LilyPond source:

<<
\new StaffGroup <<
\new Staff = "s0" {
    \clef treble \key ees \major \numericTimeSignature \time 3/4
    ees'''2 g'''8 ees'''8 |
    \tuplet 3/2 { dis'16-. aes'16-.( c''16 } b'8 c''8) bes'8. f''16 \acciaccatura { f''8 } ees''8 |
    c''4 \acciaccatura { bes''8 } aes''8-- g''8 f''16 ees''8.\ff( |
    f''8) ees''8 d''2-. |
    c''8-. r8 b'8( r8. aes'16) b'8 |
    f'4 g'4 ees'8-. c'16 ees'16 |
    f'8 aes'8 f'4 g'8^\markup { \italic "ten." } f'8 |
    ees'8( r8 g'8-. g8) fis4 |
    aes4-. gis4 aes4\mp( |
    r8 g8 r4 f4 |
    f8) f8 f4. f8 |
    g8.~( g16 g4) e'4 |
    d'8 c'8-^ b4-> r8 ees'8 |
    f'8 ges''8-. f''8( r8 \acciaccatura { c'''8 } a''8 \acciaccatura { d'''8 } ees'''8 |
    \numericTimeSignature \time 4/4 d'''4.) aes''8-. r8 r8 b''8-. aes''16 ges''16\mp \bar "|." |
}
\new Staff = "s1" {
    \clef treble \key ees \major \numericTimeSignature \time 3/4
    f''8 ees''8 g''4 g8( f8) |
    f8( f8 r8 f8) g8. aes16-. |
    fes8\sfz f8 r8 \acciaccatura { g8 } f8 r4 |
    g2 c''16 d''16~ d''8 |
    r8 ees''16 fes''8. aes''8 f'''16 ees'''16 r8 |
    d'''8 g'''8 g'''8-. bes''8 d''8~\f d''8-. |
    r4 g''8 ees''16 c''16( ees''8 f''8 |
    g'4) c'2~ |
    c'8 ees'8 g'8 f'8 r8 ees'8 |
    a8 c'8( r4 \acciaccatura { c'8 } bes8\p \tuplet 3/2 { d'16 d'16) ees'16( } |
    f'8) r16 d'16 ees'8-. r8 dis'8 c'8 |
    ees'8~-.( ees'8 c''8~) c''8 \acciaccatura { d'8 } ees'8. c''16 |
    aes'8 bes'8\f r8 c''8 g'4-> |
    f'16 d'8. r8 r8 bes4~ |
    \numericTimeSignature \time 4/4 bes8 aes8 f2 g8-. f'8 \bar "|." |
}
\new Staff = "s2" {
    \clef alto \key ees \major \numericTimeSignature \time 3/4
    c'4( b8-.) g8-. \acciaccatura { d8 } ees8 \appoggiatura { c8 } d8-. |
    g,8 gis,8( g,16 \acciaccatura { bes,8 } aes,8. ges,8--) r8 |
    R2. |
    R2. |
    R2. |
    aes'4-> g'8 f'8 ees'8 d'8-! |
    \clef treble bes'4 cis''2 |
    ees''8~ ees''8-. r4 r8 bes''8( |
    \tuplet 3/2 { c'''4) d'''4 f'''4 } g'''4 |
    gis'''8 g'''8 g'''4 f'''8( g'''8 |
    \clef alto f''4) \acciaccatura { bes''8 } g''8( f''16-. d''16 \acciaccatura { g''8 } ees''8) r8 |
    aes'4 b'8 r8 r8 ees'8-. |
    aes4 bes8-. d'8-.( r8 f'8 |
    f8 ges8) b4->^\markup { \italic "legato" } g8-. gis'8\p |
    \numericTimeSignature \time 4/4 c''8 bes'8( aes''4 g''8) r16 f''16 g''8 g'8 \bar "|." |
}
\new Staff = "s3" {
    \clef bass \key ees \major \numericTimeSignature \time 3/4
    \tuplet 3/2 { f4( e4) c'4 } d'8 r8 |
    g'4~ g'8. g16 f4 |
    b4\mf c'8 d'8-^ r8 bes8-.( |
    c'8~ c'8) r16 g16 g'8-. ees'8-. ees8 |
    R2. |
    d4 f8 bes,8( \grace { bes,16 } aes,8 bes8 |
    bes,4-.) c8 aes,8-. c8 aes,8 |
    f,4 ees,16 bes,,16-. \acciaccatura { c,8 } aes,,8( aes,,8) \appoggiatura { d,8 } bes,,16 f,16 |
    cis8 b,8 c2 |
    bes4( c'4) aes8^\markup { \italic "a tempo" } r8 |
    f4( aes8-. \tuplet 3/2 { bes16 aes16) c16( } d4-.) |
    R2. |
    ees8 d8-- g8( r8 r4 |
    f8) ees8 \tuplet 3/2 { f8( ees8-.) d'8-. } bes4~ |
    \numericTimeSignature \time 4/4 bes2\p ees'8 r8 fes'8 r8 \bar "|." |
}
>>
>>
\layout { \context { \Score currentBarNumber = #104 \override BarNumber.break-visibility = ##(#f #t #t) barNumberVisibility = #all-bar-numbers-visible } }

────────────────────────────────────────

SET PROBLEM.
From the rows above, copy out each line that contains the string "italic", and leave out all the other lines.

RESPONSE FOR THIS EXERCISE.
    f'8 aes'8 f'4 g'8^\markup { \italic "ten." } f'8 |
    f8 ges8) b4->^\markup { \italic "legato" } g8-. gis'8\p |
    bes4( c'4) aes8^\markup { \italic "a tempo" } r8 |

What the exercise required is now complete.